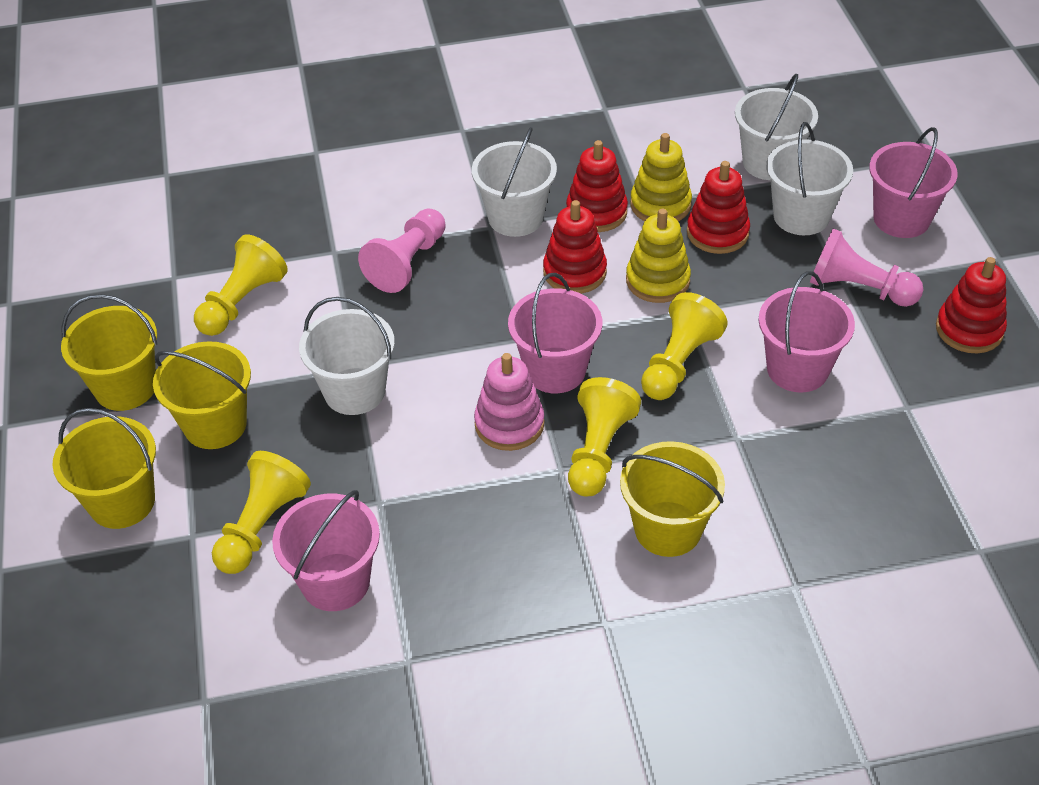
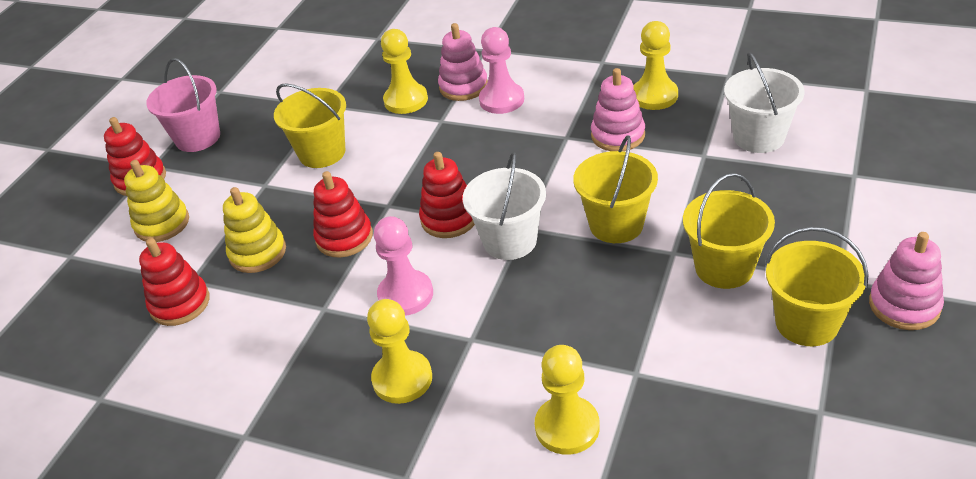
pink bucket: 4 -> 1
pink stacking toy: 1 -> 3
white bucket: 4 -> 2

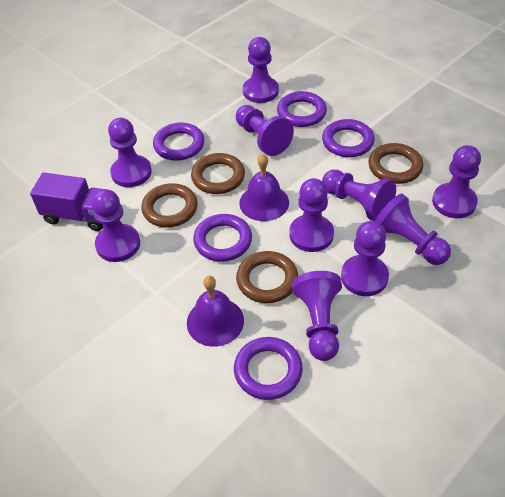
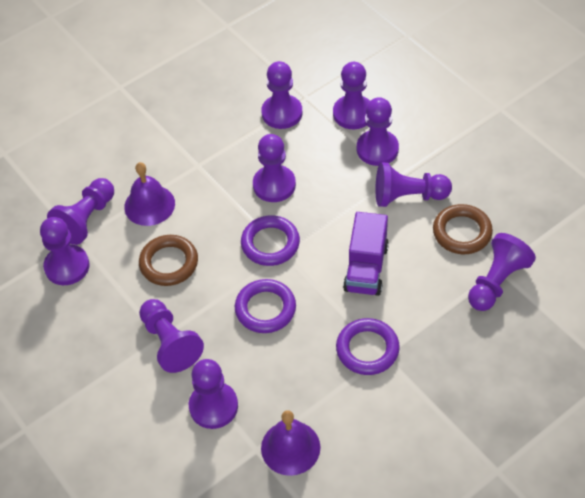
brown ring: 4 -> 2
purple ring: 5 -> 3

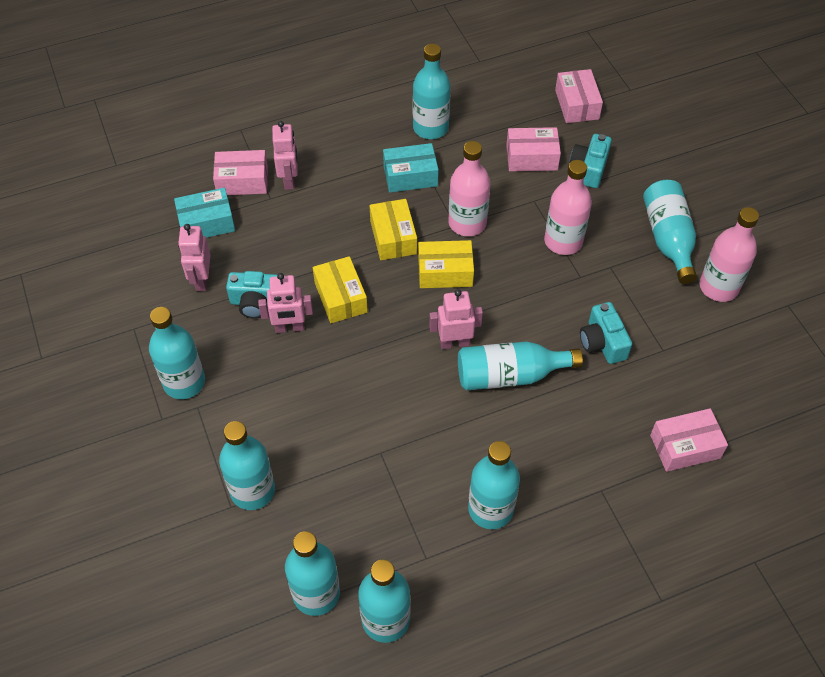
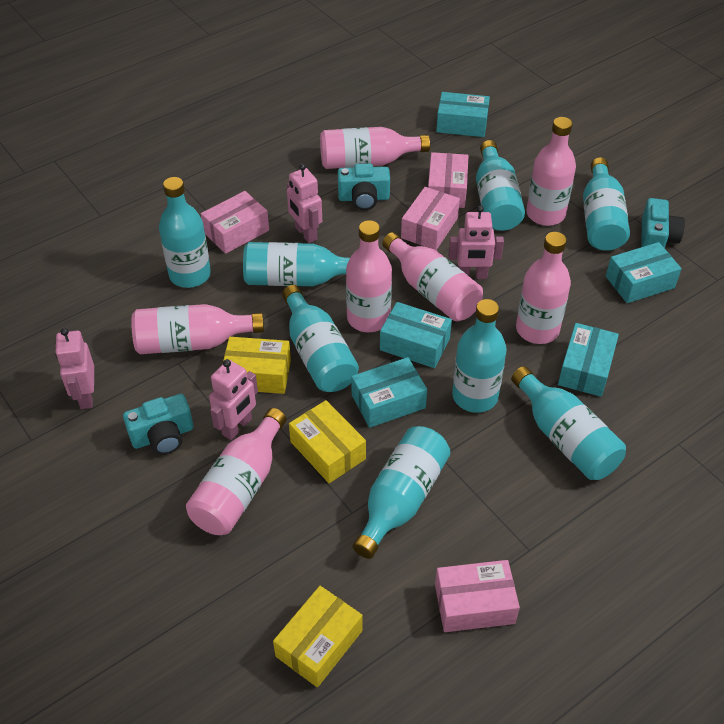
pink bottle: 3 -> 7
turquoise box: 2 -> 5

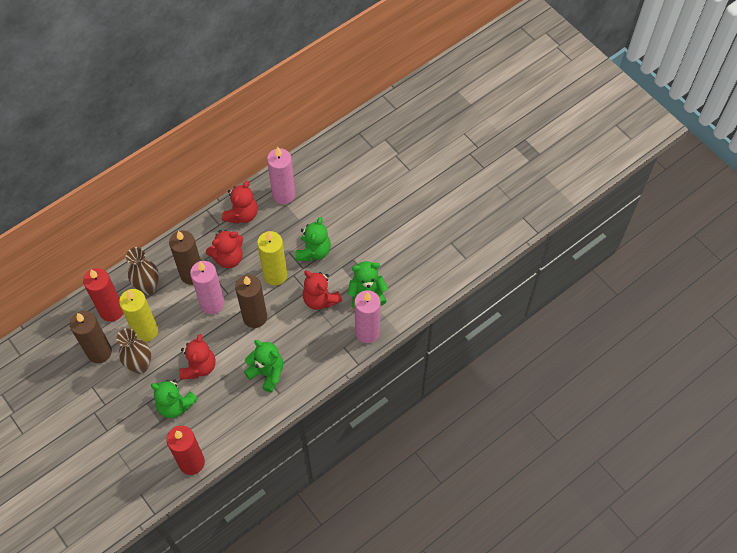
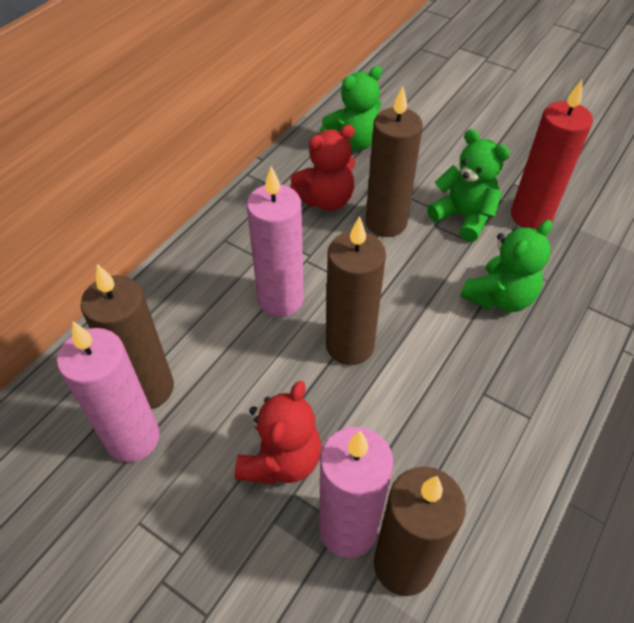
brown candle: 3 -> 4
brown vase: 2 -> 0
green teddy bear: 4 -> 3
red candle: 2 -> 1
red teddy bear: 4 -> 2
yellow candle: 2 -> 0

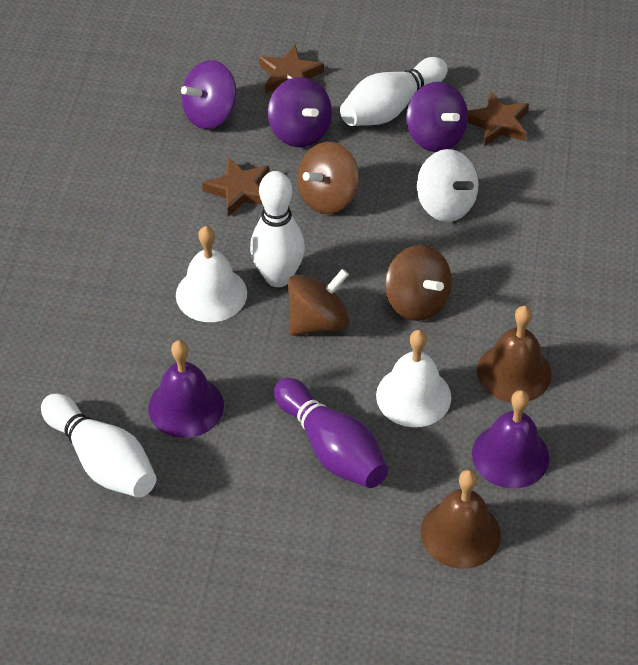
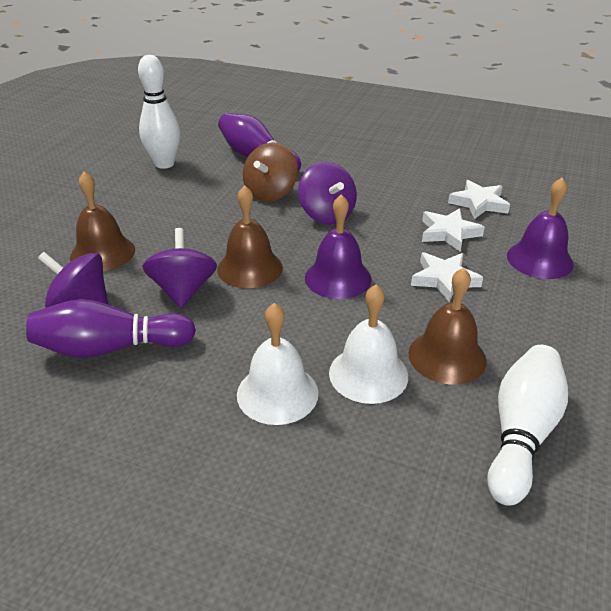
brown bell: 2 -> 3
brown spinning top: 3 -> 1
brown star: 3 -> 0
purple bowling pin: 1 -> 2
white bowling pin: 3 -> 2
white spinning top: 1 -> 0
white star: 0 -> 3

# # # #

- _TO DO_
If the listing above includes images, copy every line of it exactly except those images.

- _REPLY TO THE TASK_
pink bucket: 4 -> 1
pink stacking toy: 1 -> 3
white bucket: 4 -> 2

brown ring: 4 -> 2
purple ring: 5 -> 3

pink bottle: 3 -> 7
turquoise box: 2 -> 5

brown candle: 3 -> 4
brown vase: 2 -> 0
green teddy bear: 4 -> 3
red candle: 2 -> 1
red teddy bear: 4 -> 2
yellow candle: 2 -> 0

brown bell: 2 -> 3
brown spinning top: 3 -> 1
brown star: 3 -> 0
purple bowling pin: 1 -> 2
white bowling pin: 3 -> 2
white spinning top: 1 -> 0
white star: 0 -> 3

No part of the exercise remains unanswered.